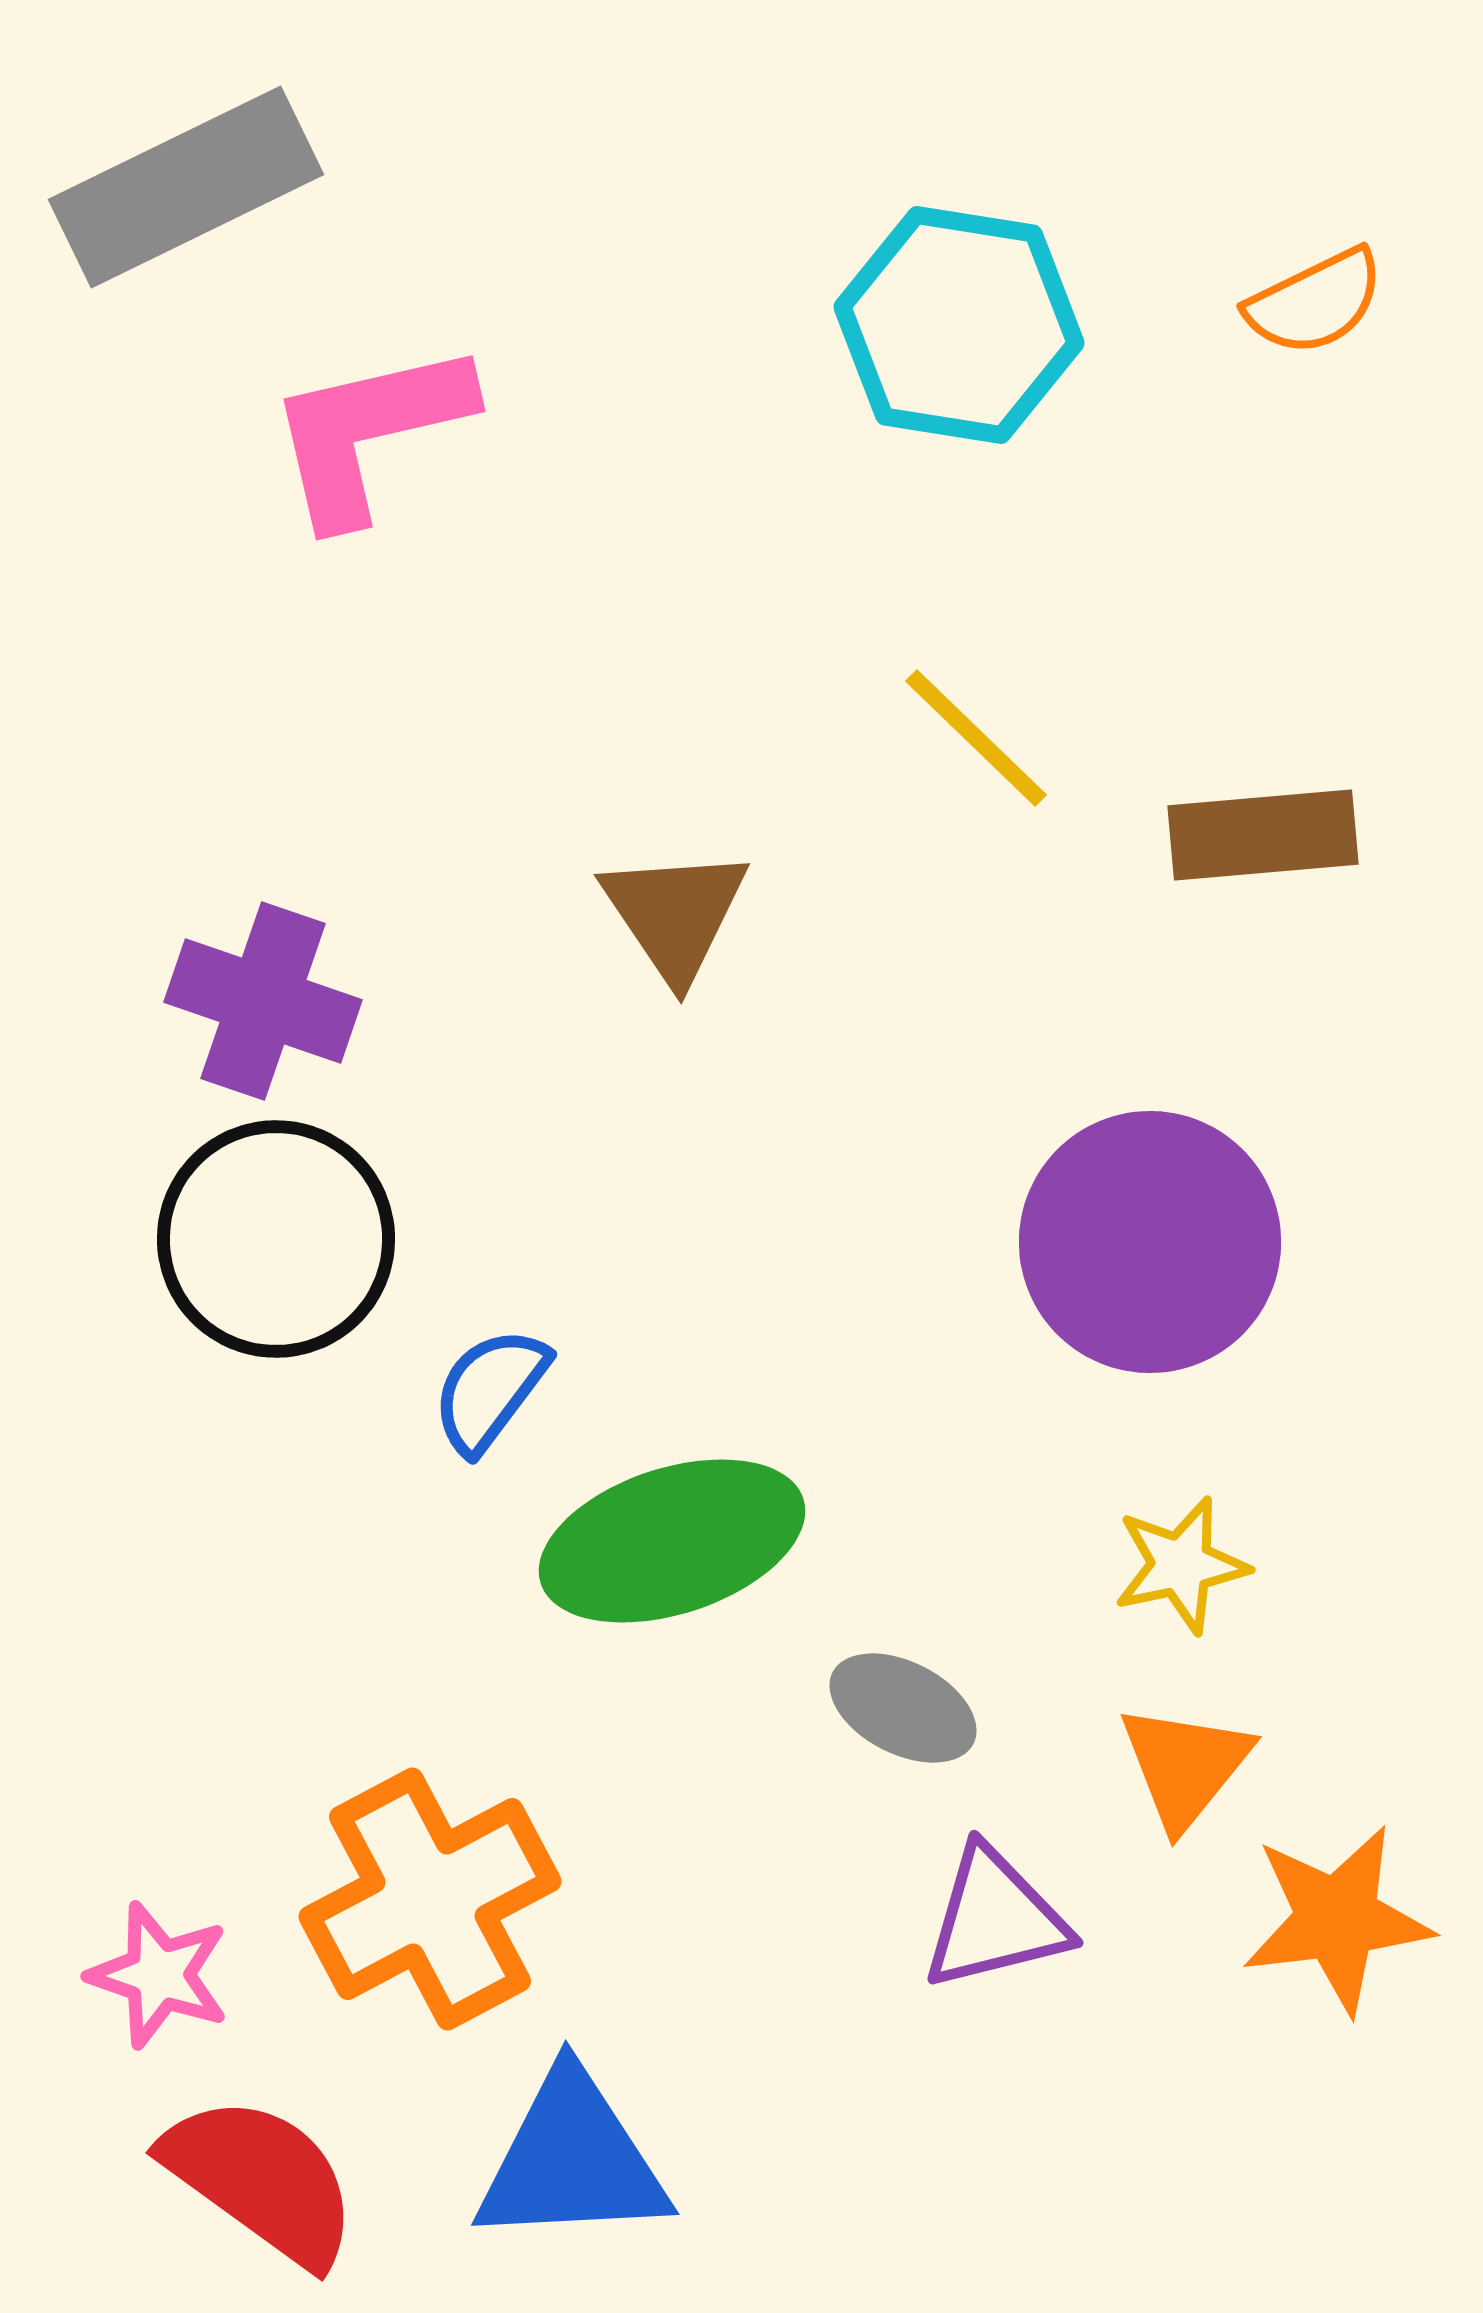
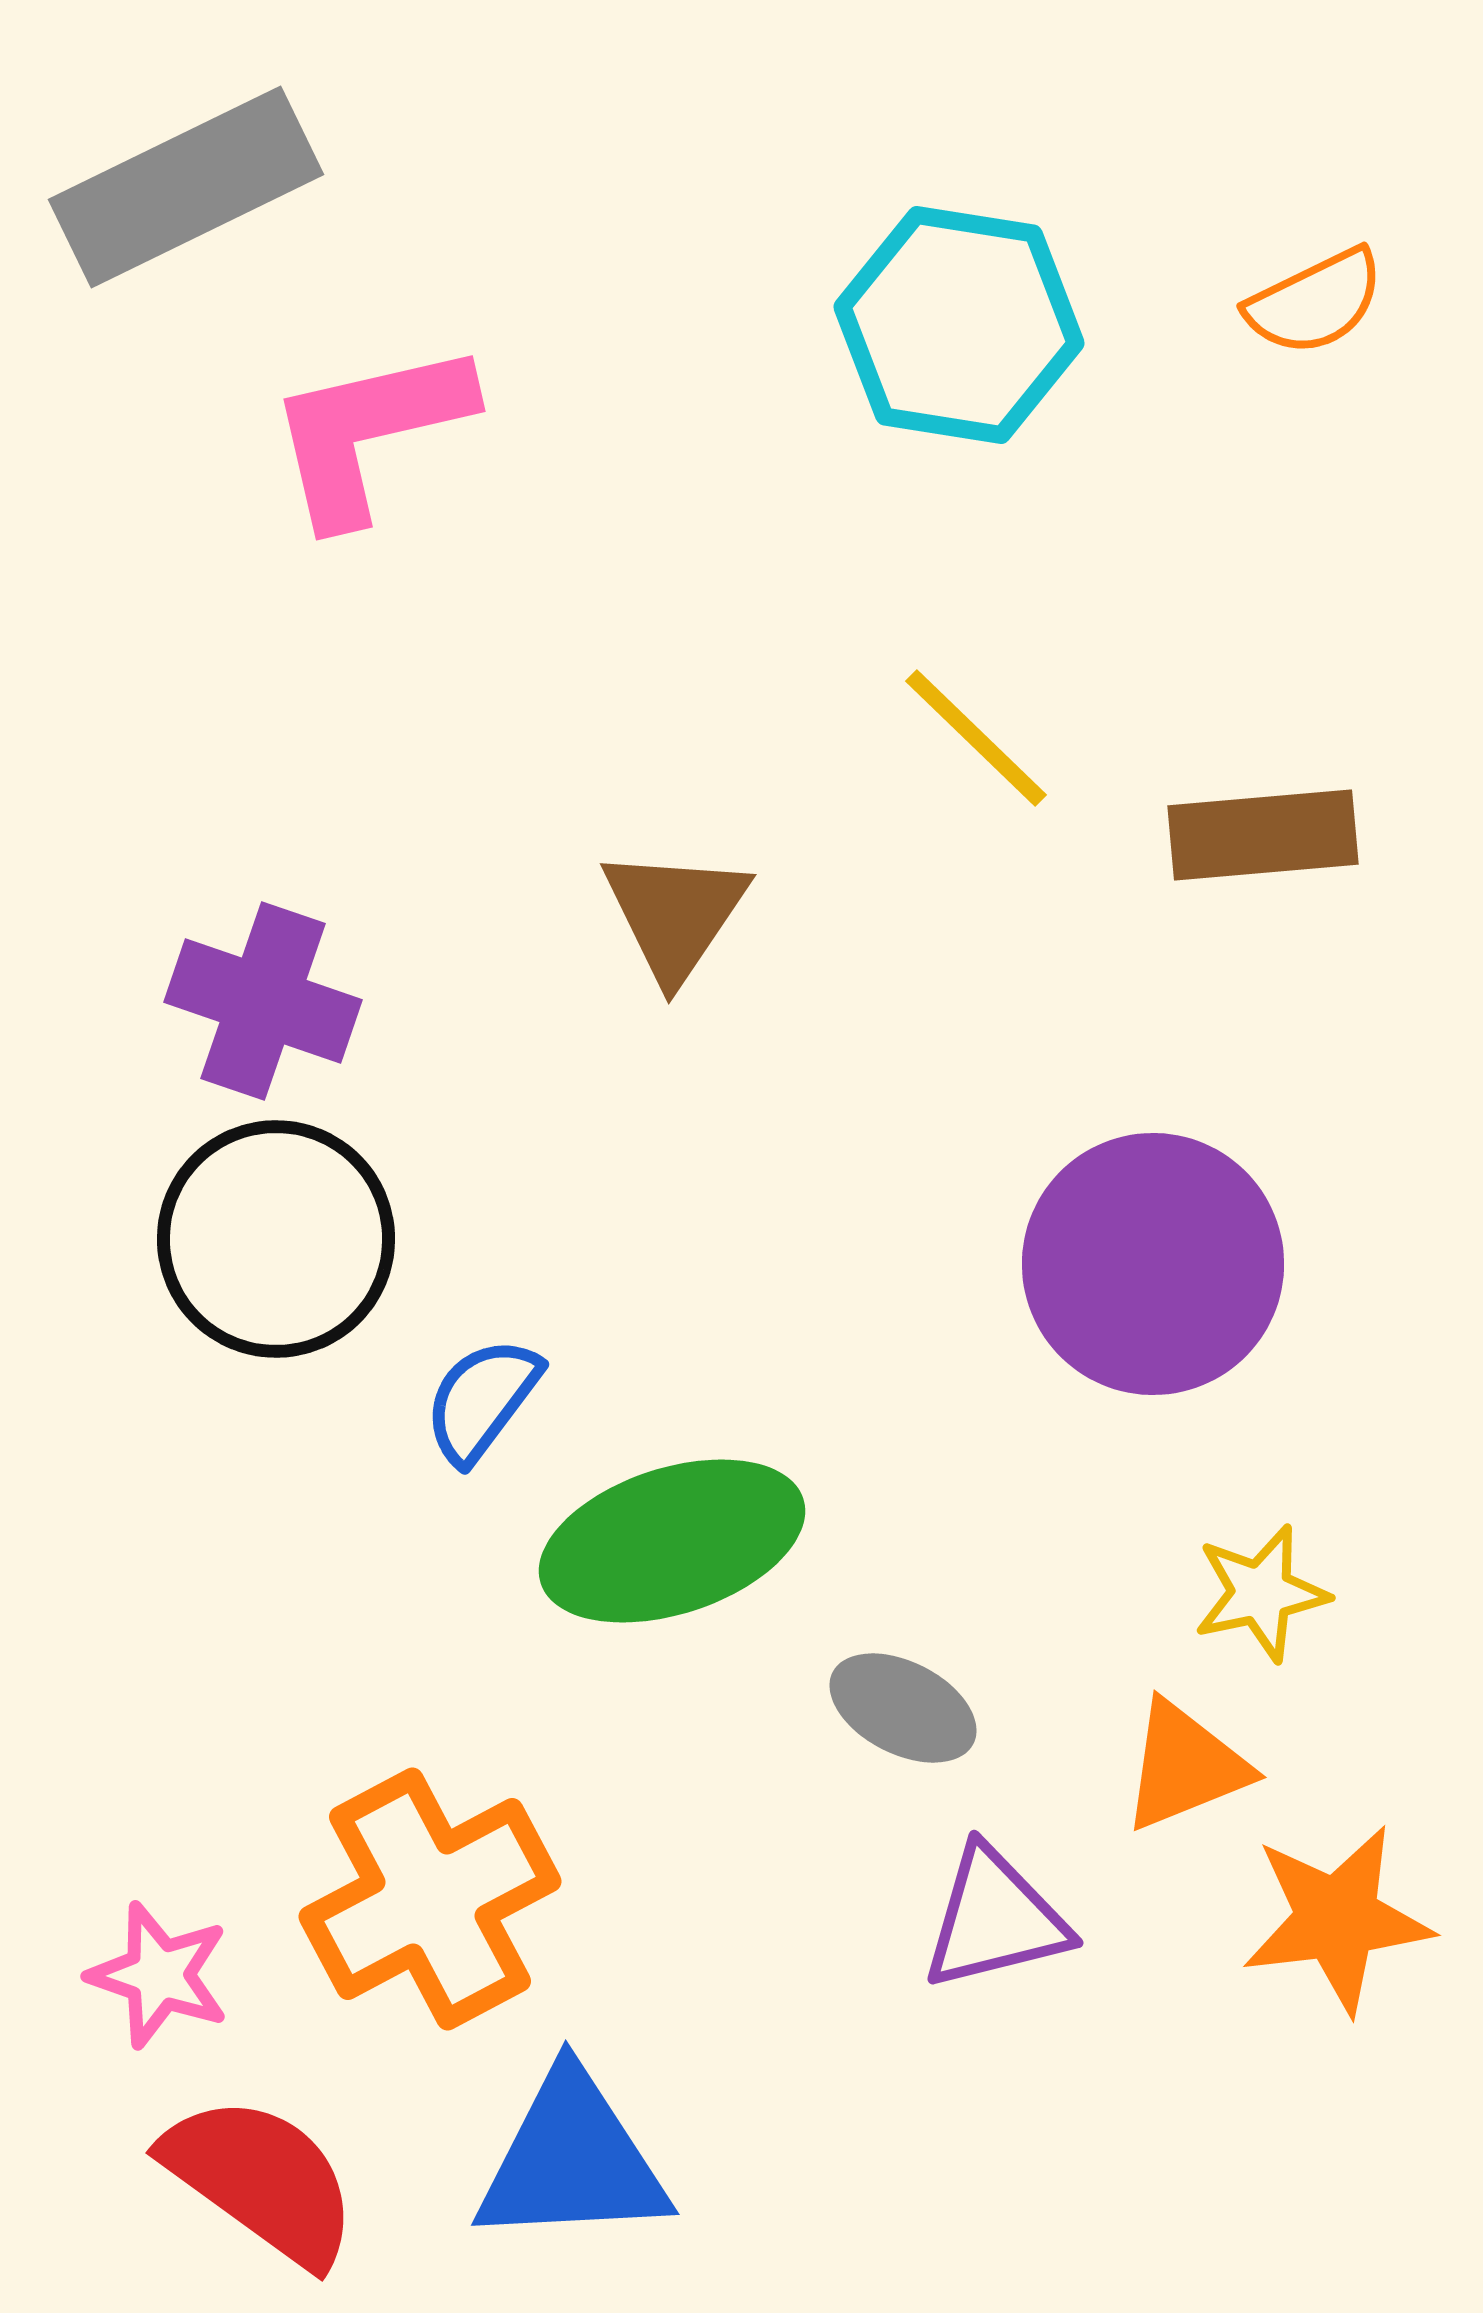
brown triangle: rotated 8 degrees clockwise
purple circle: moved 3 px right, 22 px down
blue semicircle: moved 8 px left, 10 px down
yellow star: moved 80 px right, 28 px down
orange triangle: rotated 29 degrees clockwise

########################################

YOUR TASK –
Search the entries for the string "down". Copy every line that has it.

RESULT –
purple circle: moved 3 px right, 22 px down
blue semicircle: moved 8 px left, 10 px down
yellow star: moved 80 px right, 28 px down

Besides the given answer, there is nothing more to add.